▶ **WHAT NEEDS TO BE DONE**
Among the lines of the data, copy those that hold "VREF".
====
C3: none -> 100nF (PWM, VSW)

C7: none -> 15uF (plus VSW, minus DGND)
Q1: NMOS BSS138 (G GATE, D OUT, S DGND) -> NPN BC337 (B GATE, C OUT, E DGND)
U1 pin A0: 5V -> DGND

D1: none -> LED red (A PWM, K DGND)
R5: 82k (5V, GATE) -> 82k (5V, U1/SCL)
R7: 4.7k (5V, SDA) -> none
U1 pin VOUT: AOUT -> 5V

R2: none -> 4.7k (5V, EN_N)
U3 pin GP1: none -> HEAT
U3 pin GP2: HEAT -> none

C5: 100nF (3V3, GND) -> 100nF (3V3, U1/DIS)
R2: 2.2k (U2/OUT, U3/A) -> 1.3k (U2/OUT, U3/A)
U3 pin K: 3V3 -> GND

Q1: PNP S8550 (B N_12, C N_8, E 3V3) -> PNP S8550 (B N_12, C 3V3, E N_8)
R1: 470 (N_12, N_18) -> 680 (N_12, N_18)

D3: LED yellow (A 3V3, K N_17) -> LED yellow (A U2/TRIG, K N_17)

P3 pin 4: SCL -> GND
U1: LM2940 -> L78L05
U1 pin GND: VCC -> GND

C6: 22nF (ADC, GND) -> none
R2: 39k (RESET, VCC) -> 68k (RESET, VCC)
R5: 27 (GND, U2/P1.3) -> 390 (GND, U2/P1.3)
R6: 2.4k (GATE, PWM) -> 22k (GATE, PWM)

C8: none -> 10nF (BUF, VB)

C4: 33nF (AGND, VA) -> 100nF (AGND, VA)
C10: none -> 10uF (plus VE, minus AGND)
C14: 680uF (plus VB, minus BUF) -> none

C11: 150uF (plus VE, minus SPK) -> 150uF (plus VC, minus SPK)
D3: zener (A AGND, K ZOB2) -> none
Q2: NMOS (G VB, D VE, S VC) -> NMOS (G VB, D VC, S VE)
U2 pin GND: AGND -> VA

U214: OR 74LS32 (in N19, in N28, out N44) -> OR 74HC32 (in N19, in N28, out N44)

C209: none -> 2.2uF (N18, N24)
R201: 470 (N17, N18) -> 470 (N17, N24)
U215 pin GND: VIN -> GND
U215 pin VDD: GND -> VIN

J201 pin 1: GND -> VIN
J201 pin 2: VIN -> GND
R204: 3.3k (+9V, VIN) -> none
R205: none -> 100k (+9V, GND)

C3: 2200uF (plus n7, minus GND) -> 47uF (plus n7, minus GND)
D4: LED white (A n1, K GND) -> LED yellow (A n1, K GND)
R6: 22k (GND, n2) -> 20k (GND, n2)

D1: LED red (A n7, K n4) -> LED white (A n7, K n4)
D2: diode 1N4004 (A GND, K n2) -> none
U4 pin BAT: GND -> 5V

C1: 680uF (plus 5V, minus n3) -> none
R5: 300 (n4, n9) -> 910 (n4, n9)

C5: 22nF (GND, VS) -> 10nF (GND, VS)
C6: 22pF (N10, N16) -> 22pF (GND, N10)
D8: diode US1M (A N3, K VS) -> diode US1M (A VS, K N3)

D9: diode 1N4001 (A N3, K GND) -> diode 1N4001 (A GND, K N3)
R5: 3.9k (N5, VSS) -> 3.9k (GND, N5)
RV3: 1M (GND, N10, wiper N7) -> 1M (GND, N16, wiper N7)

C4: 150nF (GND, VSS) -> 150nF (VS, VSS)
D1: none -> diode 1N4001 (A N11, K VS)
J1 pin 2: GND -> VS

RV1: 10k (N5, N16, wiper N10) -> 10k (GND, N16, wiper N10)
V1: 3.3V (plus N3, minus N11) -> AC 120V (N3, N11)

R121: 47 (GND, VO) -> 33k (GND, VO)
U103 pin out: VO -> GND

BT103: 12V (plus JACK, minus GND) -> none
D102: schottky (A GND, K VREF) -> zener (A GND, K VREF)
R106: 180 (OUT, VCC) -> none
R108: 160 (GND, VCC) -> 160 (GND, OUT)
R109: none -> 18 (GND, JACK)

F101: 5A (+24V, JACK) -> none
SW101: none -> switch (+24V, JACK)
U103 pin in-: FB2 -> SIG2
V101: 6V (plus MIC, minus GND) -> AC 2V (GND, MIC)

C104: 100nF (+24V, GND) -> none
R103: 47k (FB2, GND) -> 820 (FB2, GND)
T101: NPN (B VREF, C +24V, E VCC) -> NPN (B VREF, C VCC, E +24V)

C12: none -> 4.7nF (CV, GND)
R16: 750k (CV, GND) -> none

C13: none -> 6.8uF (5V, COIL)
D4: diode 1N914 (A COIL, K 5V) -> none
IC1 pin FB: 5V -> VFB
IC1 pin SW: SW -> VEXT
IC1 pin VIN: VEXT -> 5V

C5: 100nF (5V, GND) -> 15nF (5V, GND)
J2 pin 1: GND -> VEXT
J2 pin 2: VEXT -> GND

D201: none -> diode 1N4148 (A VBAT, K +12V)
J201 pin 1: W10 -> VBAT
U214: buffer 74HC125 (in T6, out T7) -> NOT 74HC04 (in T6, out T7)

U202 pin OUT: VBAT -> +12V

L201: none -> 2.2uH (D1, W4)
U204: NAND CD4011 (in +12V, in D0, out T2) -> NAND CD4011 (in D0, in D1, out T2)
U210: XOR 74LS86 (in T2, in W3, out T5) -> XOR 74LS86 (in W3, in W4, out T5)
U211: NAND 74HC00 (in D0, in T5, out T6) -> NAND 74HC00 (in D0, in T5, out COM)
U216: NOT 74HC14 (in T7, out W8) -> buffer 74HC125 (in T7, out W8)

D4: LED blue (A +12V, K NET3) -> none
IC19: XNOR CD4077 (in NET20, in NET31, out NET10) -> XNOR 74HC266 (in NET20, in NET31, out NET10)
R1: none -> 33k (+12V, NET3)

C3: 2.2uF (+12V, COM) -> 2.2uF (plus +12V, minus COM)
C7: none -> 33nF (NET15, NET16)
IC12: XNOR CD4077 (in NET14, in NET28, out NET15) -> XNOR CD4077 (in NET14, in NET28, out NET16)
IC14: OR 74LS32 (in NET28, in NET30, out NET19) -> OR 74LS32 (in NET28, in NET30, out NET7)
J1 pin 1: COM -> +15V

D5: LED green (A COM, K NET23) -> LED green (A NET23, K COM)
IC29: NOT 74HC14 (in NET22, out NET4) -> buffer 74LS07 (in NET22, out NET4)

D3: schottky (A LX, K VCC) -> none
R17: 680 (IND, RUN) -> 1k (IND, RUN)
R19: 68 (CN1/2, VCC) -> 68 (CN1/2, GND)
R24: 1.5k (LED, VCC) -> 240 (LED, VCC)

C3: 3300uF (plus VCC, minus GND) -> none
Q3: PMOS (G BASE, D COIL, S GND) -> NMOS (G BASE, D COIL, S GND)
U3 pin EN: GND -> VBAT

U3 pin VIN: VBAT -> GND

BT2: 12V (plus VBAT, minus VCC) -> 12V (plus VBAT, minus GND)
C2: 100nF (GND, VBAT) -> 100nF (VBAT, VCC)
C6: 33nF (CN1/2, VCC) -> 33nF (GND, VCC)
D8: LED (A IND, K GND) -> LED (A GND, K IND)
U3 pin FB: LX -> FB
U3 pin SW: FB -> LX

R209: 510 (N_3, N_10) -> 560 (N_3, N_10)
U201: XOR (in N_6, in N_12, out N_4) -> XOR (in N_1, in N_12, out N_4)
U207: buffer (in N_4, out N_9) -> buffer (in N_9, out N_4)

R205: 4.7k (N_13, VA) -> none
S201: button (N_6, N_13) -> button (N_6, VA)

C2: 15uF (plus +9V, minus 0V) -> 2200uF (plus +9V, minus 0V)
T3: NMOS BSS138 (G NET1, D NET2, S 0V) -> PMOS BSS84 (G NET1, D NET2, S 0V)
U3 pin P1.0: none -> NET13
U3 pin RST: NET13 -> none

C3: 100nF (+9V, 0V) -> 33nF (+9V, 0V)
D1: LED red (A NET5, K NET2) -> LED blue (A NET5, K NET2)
====
▶ **COMPLETED EXERCISE**
D102: schottky (A GND, K VREF) -> zener (A GND, K VREF)
T101: NPN (B VREF, C +24V, E VCC) -> NPN (B VREF, C VCC, E +24V)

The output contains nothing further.